§ Records to process:
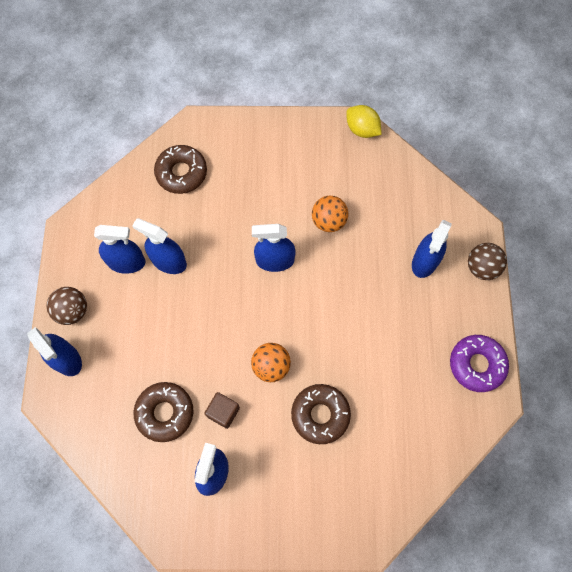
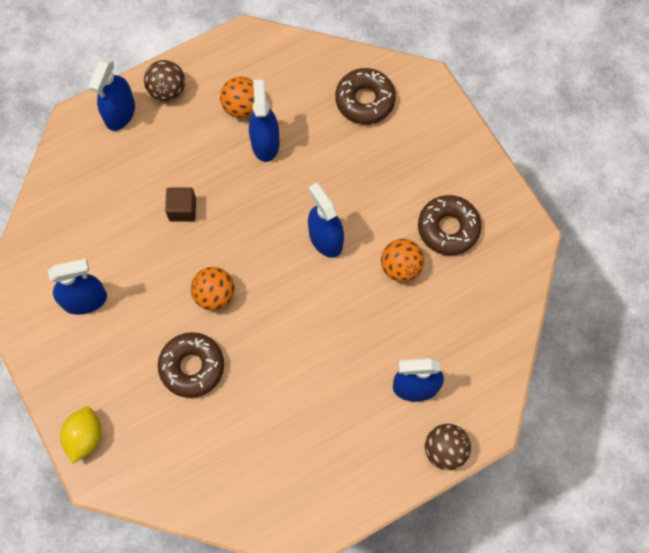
camera: 60 degrees right, 0 degrees up
(126, 262) = (242, 107): blue spray bottle -> orange ball
(165, 413) = (117, 226): brown donut -> brown donut (448, 228)
(223, 412) = (146, 276): brown cube -> brown cube (182, 209)
(362, 129) = (529, 244): yellow lemon -> yellow lemon (85, 437)
(476, 364) = (331, 496): purple donut -> none

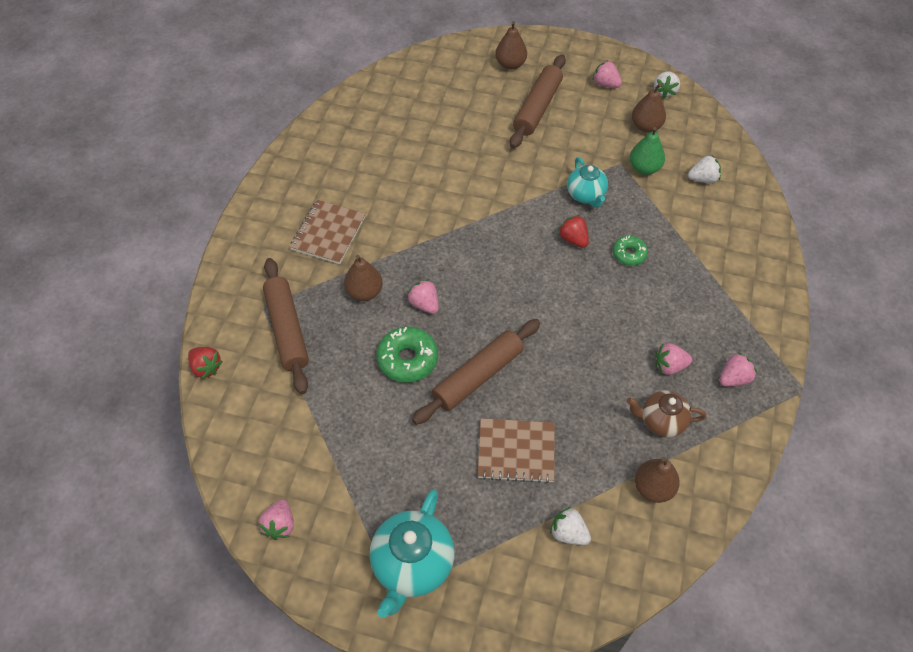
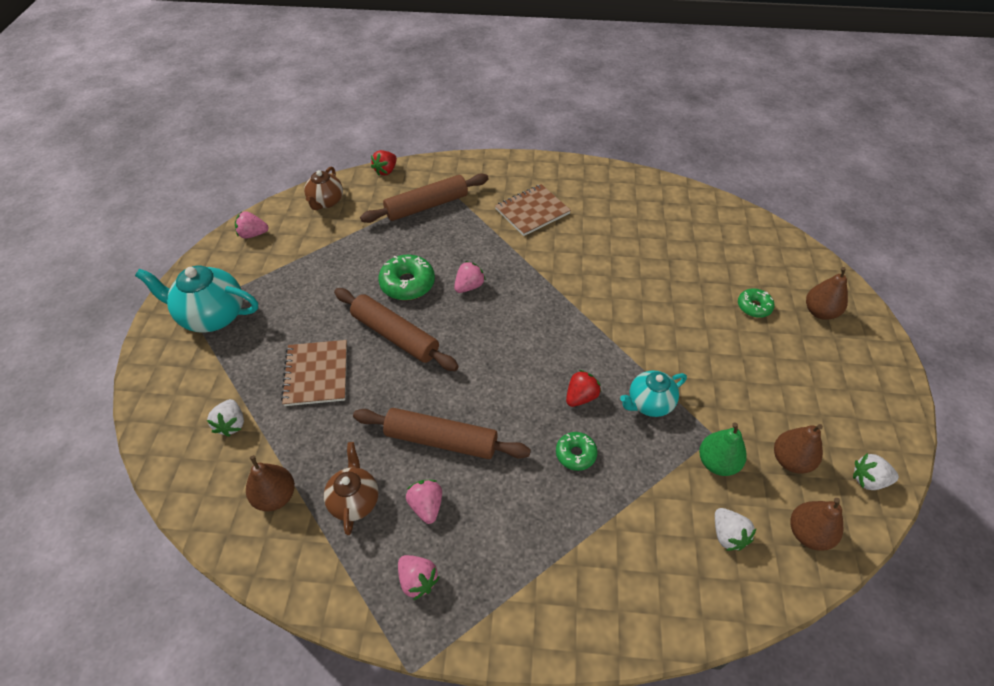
camera: 80 degrees right, 5 degrees down
(244, 438) = (326, 202): none -> brown teapot
(328, 233) = (532, 211): brown notebook -> brown notebook turned 45 degrees counterclockwise
(364, 292) = (474, 244): brown pear -> brown pear (808, 533)
(496, 102) = (754, 307): none -> green donut
(537, 108) = (764, 344): brown rolling pin -> brown rolling pin (441, 440)
(568, 533) = (231, 424): white strawberry -> white strawberry turned 150 degrees clockwise
(605, 84) = (842, 409): pink strawberry -> none

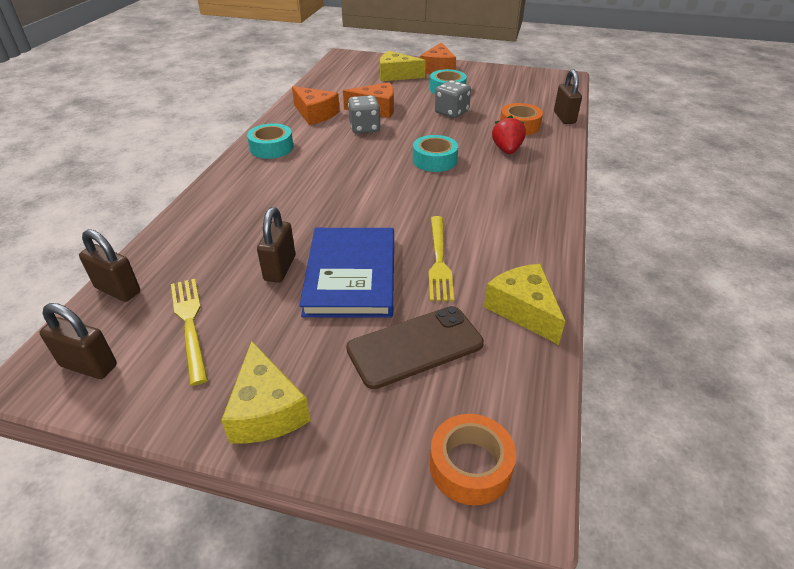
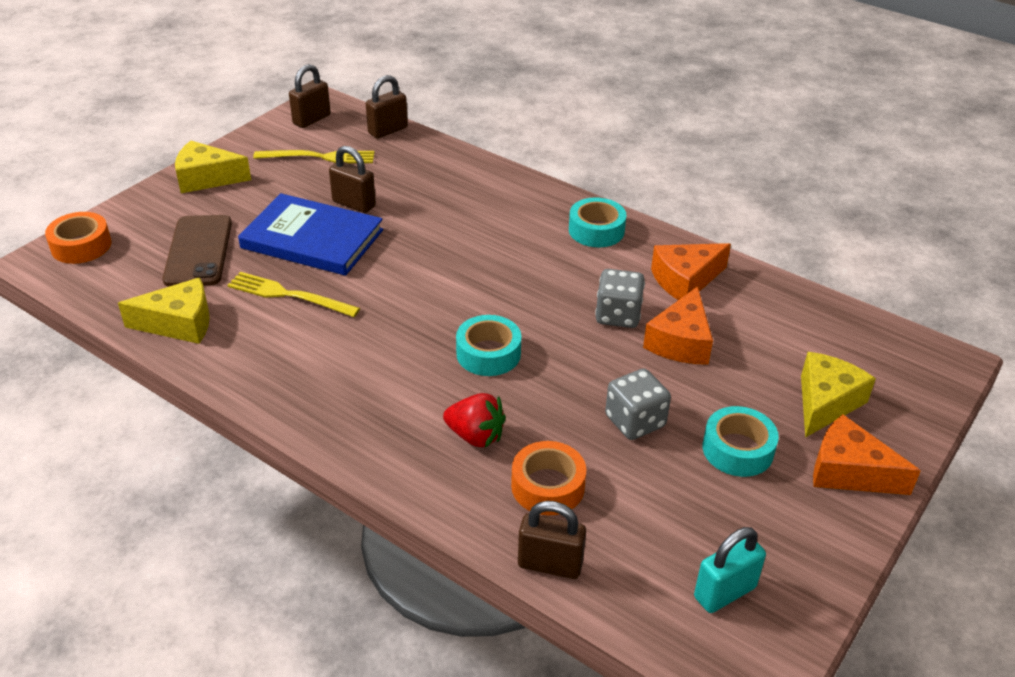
camera: 110 degrees right, 0 degrees up
(533, 84) = (724, 592): none -> turquoise padlock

§ Your goal: How many lines in the listing contain the string "donut"? Please answer with the number and no other words.

§ Result for this task: 3